PROBLEM DETAILS
Search the entries for the word "none". Copy each line in which it is found.

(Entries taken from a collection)

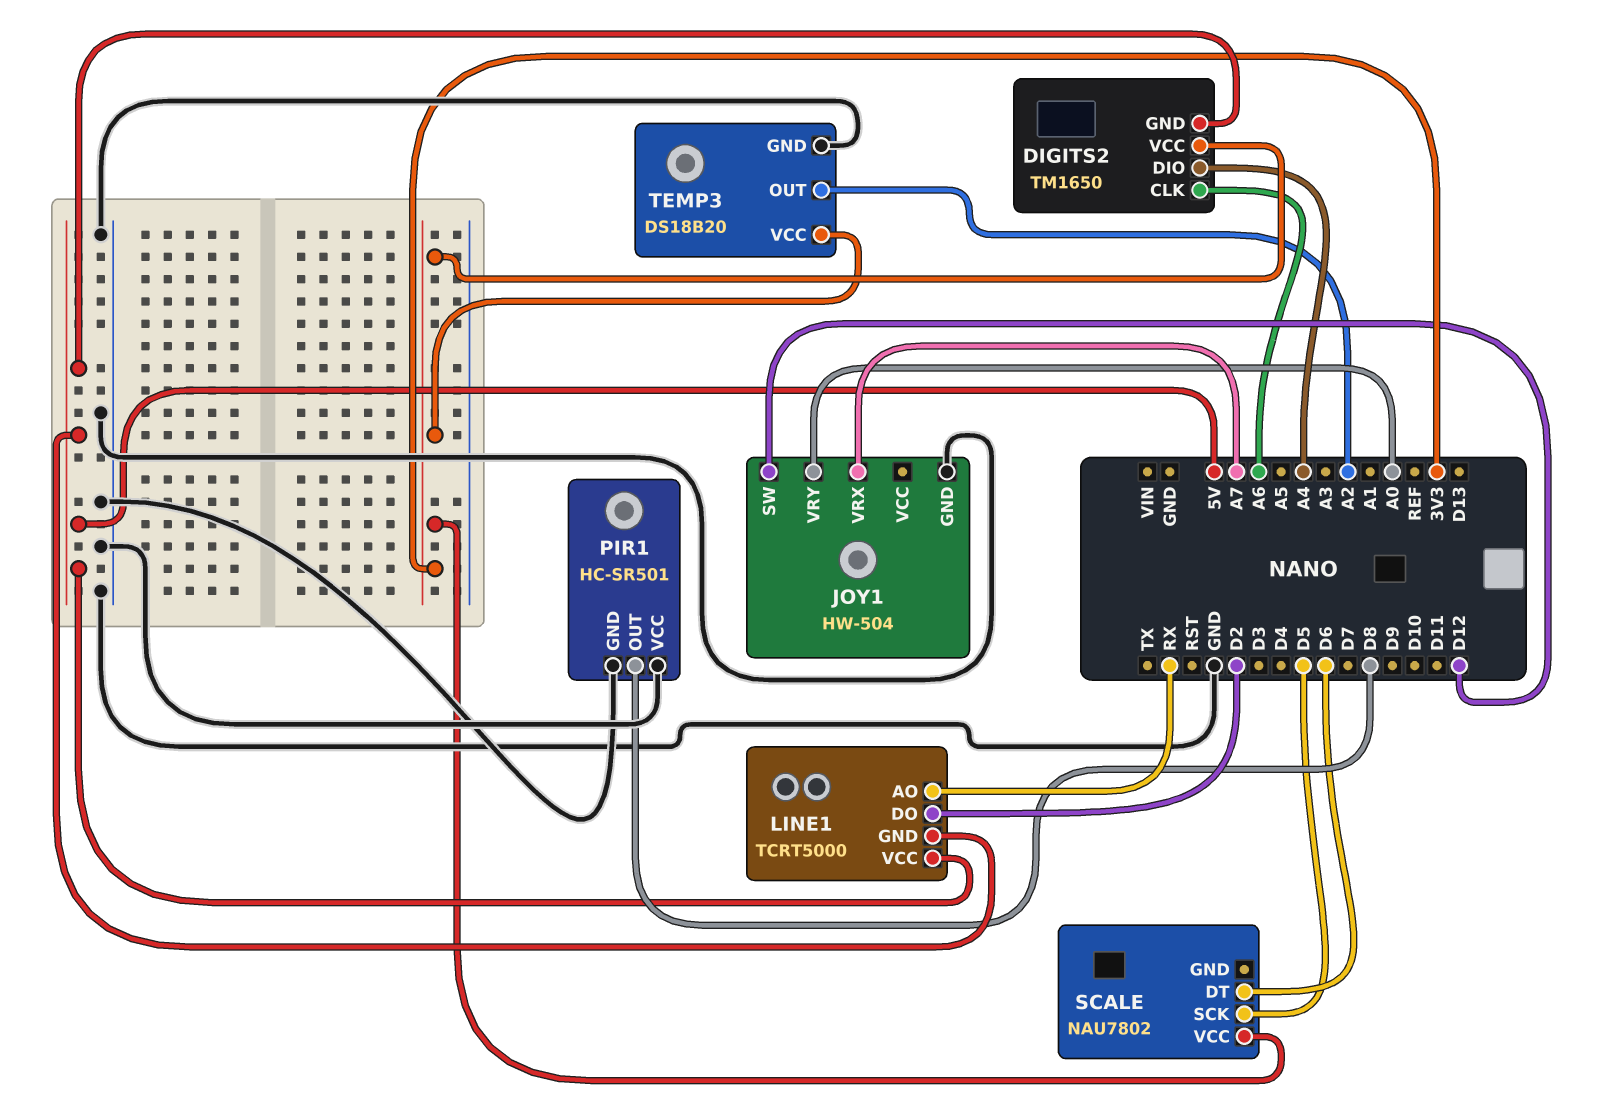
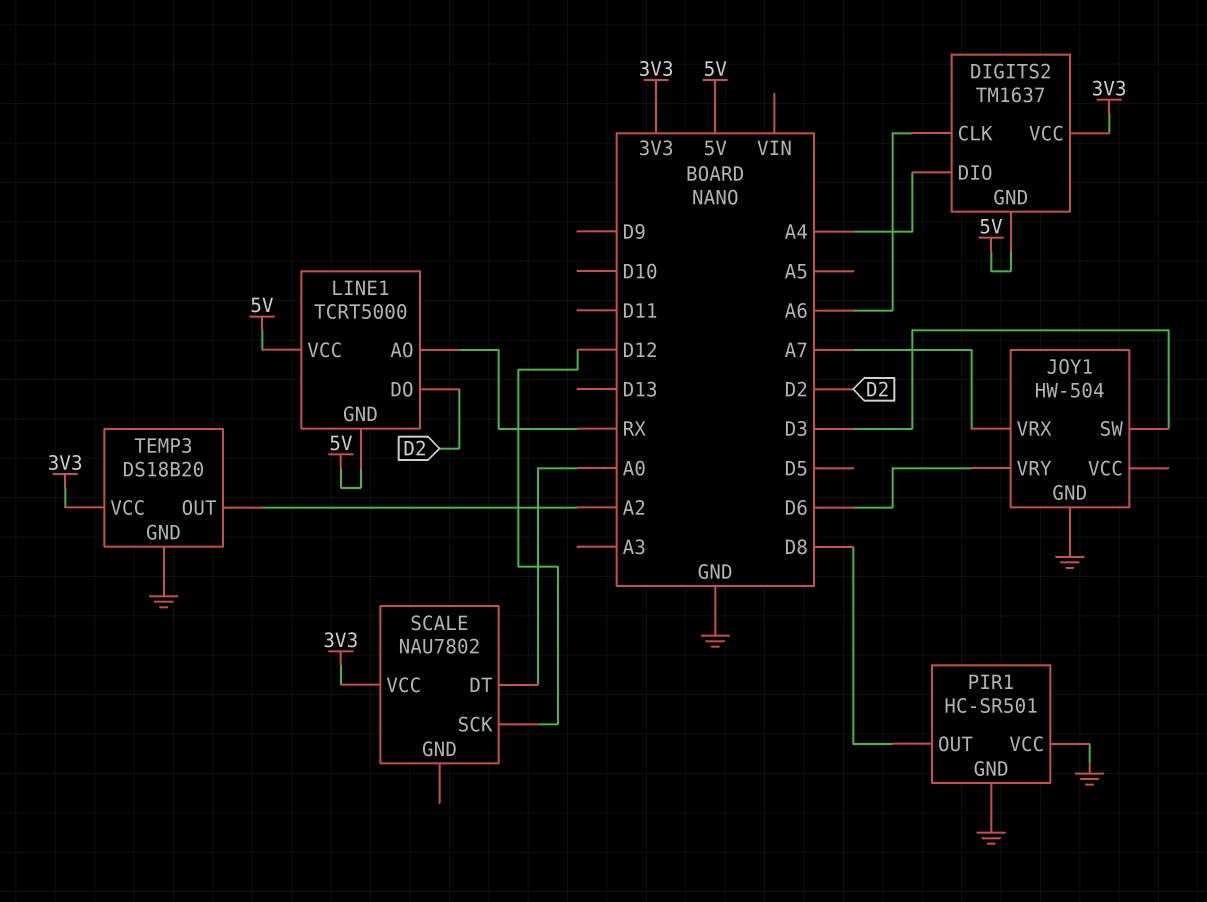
DIGITS2: TM1650 -> TM1637
JOY1 pin SW: D12 -> D3
JOY1 pin VRY: A0 -> D6
SCALE pin DT: D6 -> A0
SCALE pin SCK: D5 -> D12

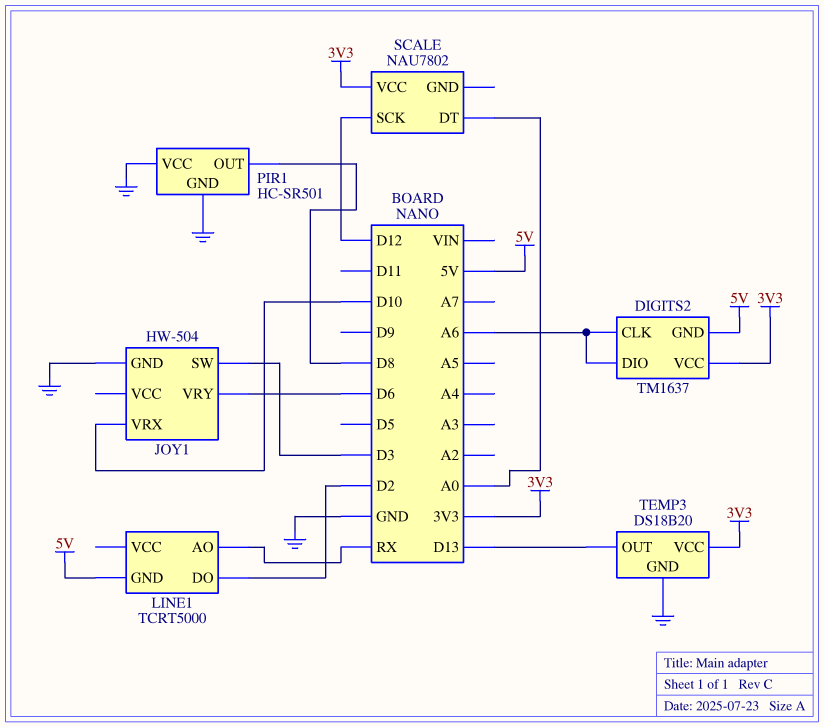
DIGITS2 pin DIO: A4 -> A6
JOY1 pin VRX: A7 -> D10
LINE1 pin VCC: 5V -> none
TEMP3 pin OUT: A2 -> D13

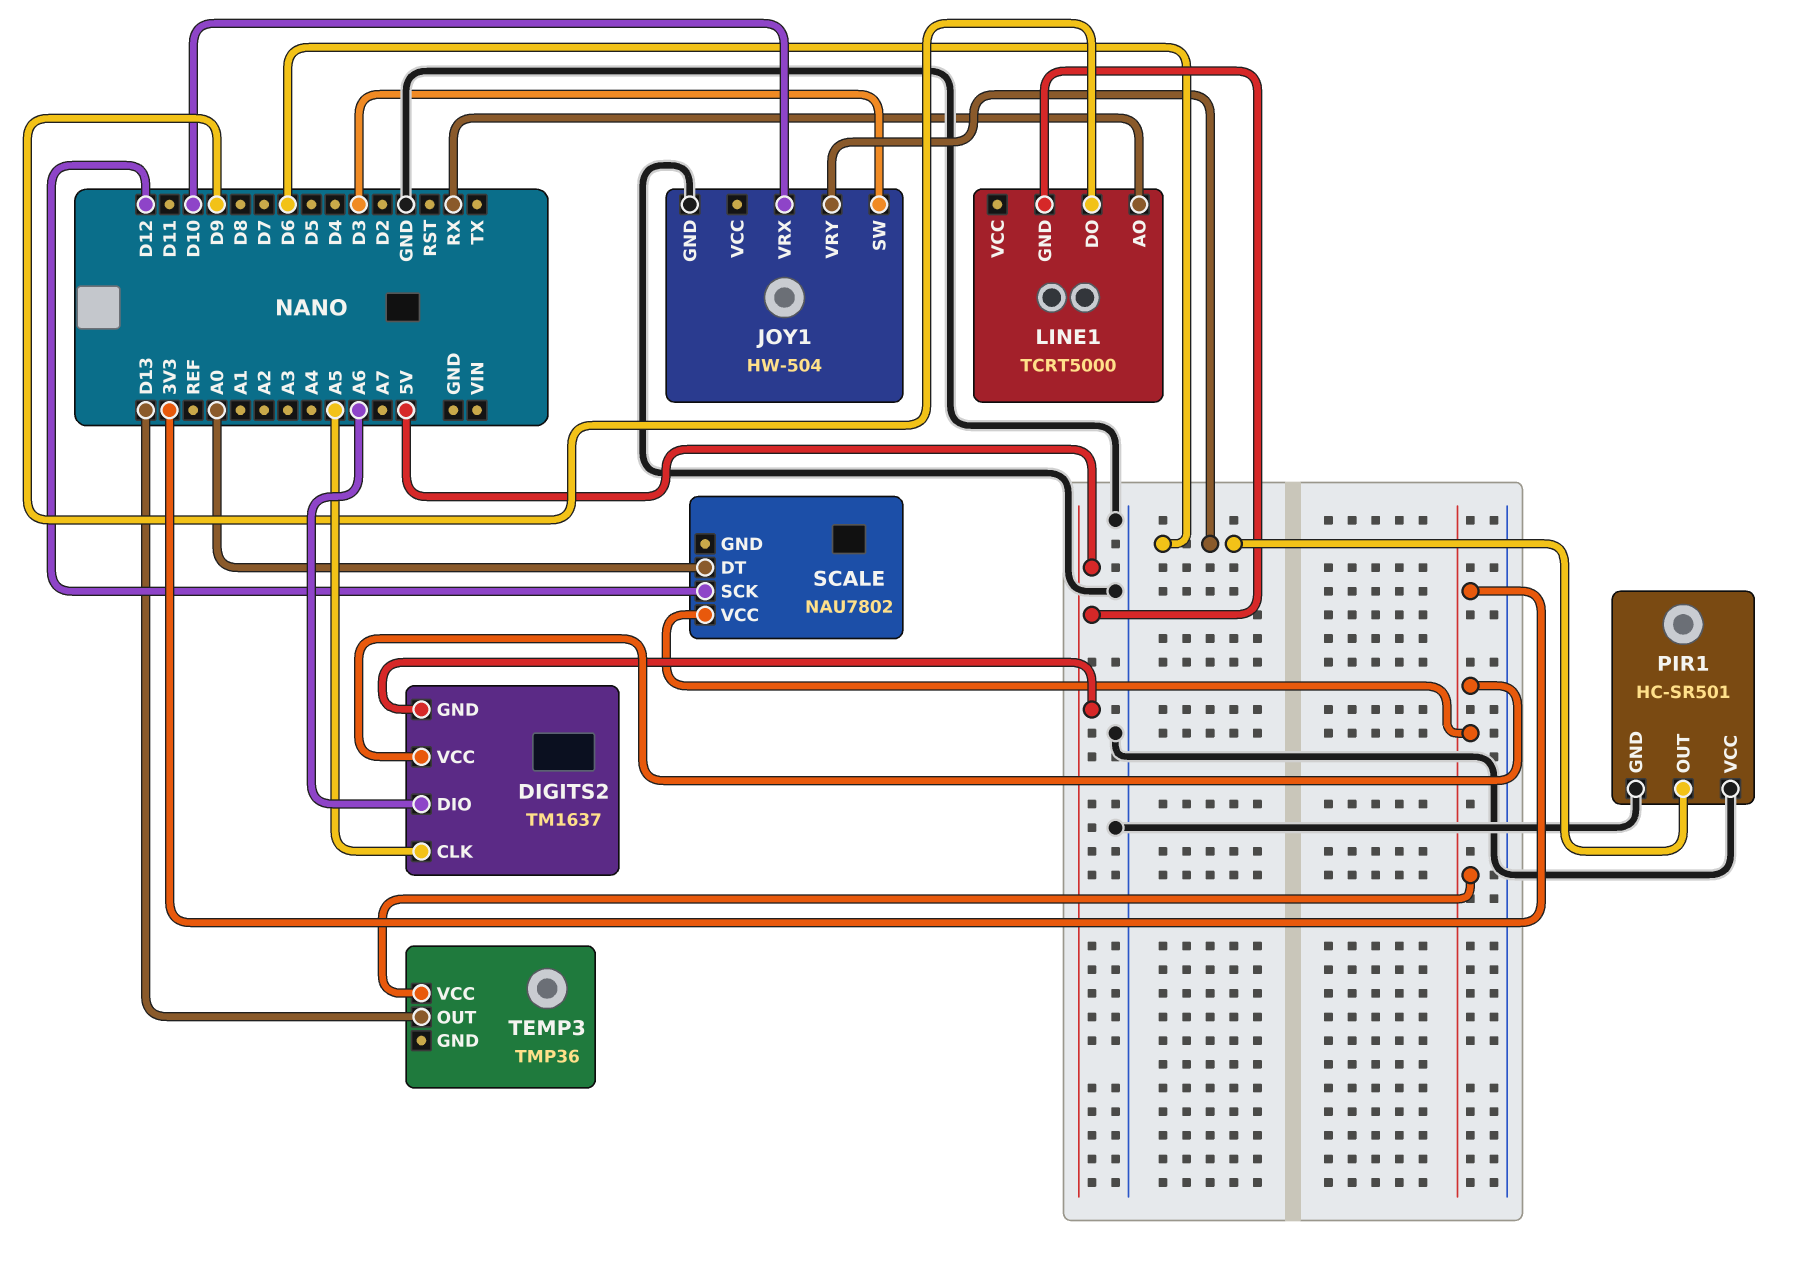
DIGITS2 pin CLK: A6 -> A5
LINE1 pin DO: D2 -> D9
PIR1 pin OUT: D8 -> D6
TEMP3: DS18B20 -> TMP36
TEMP3 pin GND: GND -> none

TASK RESULT
LINE1 pin VCC: 5V -> none
TEMP3 pin GND: GND -> none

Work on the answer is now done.